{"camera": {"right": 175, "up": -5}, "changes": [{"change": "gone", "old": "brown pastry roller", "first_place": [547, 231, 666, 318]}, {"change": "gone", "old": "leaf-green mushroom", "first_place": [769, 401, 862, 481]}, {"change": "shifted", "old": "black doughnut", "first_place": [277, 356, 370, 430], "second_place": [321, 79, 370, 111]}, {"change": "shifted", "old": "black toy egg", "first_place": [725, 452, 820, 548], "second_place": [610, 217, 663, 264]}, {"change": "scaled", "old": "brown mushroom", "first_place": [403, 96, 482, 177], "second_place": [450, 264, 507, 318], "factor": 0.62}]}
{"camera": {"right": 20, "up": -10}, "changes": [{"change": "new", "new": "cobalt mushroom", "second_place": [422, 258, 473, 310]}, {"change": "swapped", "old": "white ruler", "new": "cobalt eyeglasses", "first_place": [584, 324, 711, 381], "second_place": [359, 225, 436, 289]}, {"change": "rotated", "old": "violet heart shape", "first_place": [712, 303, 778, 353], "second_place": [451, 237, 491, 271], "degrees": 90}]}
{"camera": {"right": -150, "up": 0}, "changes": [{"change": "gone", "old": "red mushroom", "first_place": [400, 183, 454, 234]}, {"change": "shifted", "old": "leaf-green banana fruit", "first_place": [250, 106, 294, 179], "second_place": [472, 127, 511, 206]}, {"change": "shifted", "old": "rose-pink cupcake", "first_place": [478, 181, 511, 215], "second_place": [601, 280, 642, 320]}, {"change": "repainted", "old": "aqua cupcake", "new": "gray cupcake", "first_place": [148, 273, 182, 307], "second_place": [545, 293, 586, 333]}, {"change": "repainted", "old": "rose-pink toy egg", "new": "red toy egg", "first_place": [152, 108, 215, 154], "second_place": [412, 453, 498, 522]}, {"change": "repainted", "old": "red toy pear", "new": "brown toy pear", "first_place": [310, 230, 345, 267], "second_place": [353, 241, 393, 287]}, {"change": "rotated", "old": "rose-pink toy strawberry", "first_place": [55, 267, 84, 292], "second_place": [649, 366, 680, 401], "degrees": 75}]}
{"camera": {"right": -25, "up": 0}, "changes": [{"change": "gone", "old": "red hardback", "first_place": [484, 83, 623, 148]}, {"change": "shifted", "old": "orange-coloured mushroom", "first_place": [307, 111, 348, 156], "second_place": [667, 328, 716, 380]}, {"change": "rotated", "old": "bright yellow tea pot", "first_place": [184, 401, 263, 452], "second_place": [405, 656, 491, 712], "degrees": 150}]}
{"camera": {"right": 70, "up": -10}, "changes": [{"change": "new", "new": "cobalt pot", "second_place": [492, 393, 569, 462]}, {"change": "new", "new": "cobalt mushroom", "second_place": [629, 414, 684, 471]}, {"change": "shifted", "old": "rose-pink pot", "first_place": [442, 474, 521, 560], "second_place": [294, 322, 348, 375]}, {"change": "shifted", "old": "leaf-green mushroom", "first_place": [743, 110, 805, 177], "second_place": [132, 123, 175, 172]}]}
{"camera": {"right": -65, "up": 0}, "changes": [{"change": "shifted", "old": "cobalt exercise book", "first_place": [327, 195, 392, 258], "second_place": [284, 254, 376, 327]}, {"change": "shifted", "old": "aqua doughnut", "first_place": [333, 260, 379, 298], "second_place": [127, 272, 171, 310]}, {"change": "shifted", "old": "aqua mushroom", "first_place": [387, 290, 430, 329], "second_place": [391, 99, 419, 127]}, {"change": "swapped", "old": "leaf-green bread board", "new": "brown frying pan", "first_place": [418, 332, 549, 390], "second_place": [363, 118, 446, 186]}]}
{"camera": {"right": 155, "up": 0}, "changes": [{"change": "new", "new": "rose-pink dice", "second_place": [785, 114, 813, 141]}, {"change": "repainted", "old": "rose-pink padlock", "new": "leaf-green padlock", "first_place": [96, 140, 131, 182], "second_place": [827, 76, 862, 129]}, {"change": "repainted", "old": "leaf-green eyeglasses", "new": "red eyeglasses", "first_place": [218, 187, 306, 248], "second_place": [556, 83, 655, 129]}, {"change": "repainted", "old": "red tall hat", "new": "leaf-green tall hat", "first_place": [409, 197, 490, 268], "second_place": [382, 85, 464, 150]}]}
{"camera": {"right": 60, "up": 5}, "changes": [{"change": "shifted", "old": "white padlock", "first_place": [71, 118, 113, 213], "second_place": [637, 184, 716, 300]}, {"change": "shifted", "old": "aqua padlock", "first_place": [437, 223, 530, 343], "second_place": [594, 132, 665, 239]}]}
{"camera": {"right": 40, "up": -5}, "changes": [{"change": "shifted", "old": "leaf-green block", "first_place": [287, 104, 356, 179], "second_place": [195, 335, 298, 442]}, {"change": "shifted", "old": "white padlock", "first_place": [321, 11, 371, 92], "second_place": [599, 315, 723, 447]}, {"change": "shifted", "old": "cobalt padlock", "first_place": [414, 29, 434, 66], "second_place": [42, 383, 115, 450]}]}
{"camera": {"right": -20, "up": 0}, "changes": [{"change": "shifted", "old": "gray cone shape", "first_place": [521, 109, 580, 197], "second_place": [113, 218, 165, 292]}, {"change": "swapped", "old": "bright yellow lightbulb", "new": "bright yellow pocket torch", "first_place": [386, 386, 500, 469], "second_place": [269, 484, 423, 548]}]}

→ **Problem to work on**
An identical copy of the preceding records should be returned.

→ **Solution**
{"camera": {"right": 175, "up": -5}, "changes": [{"change": "gone", "old": "brown pastry roller", "first_place": [547, 231, 666, 318]}, {"change": "gone", "old": "leaf-green mushroom", "first_place": [769, 401, 862, 481]}, {"change": "shifted", "old": "black doughnut", "first_place": [277, 356, 370, 430], "second_place": [321, 79, 370, 111]}, {"change": "shifted", "old": "black toy egg", "first_place": [725, 452, 820, 548], "second_place": [610, 217, 663, 264]}, {"change": "scaled", "old": "brown mushroom", "first_place": [403, 96, 482, 177], "second_place": [450, 264, 507, 318], "factor": 0.62}]}
{"camera": {"right": 20, "up": -10}, "changes": [{"change": "new", "new": "cobalt mushroom", "second_place": [422, 258, 473, 310]}, {"change": "swapped", "old": "white ruler", "new": "cobalt eyeglasses", "first_place": [584, 324, 711, 381], "second_place": [359, 225, 436, 289]}, {"change": "rotated", "old": "violet heart shape", "first_place": [712, 303, 778, 353], "second_place": [451, 237, 491, 271], "degrees": 90}]}
{"camera": {"right": -150, "up": 0}, "changes": [{"change": "gone", "old": "red mushroom", "first_place": [400, 183, 454, 234]}, {"change": "shifted", "old": "leaf-green banana fruit", "first_place": [250, 106, 294, 179], "second_place": [472, 127, 511, 206]}, {"change": "shifted", "old": "rose-pink cupcake", "first_place": [478, 181, 511, 215], "second_place": [601, 280, 642, 320]}, {"change": "repainted", "old": "aqua cupcake", "new": "gray cupcake", "first_place": [148, 273, 182, 307], "second_place": [545, 293, 586, 333]}, {"change": "repainted", "old": "rose-pink toy egg", "new": "red toy egg", "first_place": [152, 108, 215, 154], "second_place": [412, 453, 498, 522]}, {"change": "repainted", "old": "red toy pear", "new": "brown toy pear", "first_place": [310, 230, 345, 267], "second_place": [353, 241, 393, 287]}, {"change": "rotated", "old": "rose-pink toy strawberry", "first_place": [55, 267, 84, 292], "second_place": [649, 366, 680, 401], "degrees": 75}]}
{"camera": {"right": -25, "up": 0}, "changes": [{"change": "gone", "old": "red hardback", "first_place": [484, 83, 623, 148]}, {"change": "shifted", "old": "orange-coloured mushroom", "first_place": [307, 111, 348, 156], "second_place": [667, 328, 716, 380]}, {"change": "rotated", "old": "bright yellow tea pot", "first_place": [184, 401, 263, 452], "second_place": [405, 656, 491, 712], "degrees": 150}]}
{"camera": {"right": 70, "up": -10}, "changes": [{"change": "new", "new": "cobalt pot", "second_place": [492, 393, 569, 462]}, {"change": "new", "new": "cobalt mushroom", "second_place": [629, 414, 684, 471]}, {"change": "shifted", "old": "rose-pink pot", "first_place": [442, 474, 521, 560], "second_place": [294, 322, 348, 375]}, {"change": "shifted", "old": "leaf-green mushroom", "first_place": [743, 110, 805, 177], "second_place": [132, 123, 175, 172]}]}
{"camera": {"right": -65, "up": 0}, "changes": [{"change": "shifted", "old": "cobalt exercise book", "first_place": [327, 195, 392, 258], "second_place": [284, 254, 376, 327]}, {"change": "shifted", "old": "aqua doughnut", "first_place": [333, 260, 379, 298], "second_place": [127, 272, 171, 310]}, {"change": "shifted", "old": "aqua mushroom", "first_place": [387, 290, 430, 329], "second_place": [391, 99, 419, 127]}, {"change": "swapped", "old": "leaf-green bread board", "new": "brown frying pan", "first_place": [418, 332, 549, 390], "second_place": [363, 118, 446, 186]}]}
{"camera": {"right": 155, "up": 0}, "changes": [{"change": "new", "new": "rose-pink dice", "second_place": [785, 114, 813, 141]}, {"change": "repainted", "old": "rose-pink padlock", "new": "leaf-green padlock", "first_place": [96, 140, 131, 182], "second_place": [827, 76, 862, 129]}, {"change": "repainted", "old": "leaf-green eyeglasses", "new": "red eyeglasses", "first_place": [218, 187, 306, 248], "second_place": [556, 83, 655, 129]}, {"change": "repainted", "old": "red tall hat", "new": "leaf-green tall hat", "first_place": [409, 197, 490, 268], "second_place": [382, 85, 464, 150]}]}
{"camera": {"right": 60, "up": 5}, "changes": [{"change": "shifted", "old": "white padlock", "first_place": [71, 118, 113, 213], "second_place": [637, 184, 716, 300]}, {"change": "shifted", "old": "aqua padlock", "first_place": [437, 223, 530, 343], "second_place": [594, 132, 665, 239]}]}
{"camera": {"right": 40, "up": -5}, "changes": [{"change": "shifted", "old": "leaf-green block", "first_place": [287, 104, 356, 179], "second_place": [195, 335, 298, 442]}, {"change": "shifted", "old": "white padlock", "first_place": [321, 11, 371, 92], "second_place": [599, 315, 723, 447]}, {"change": "shifted", "old": "cobalt padlock", "first_place": [414, 29, 434, 66], "second_place": [42, 383, 115, 450]}]}
{"camera": {"right": -20, "up": 0}, "changes": [{"change": "shifted", "old": "gray cone shape", "first_place": [521, 109, 580, 197], "second_place": [113, 218, 165, 292]}, {"change": "swapped", "old": "bright yellow lightbulb", "new": "bright yellow pocket torch", "first_place": [386, 386, 500, 469], "second_place": [269, 484, 423, 548]}]}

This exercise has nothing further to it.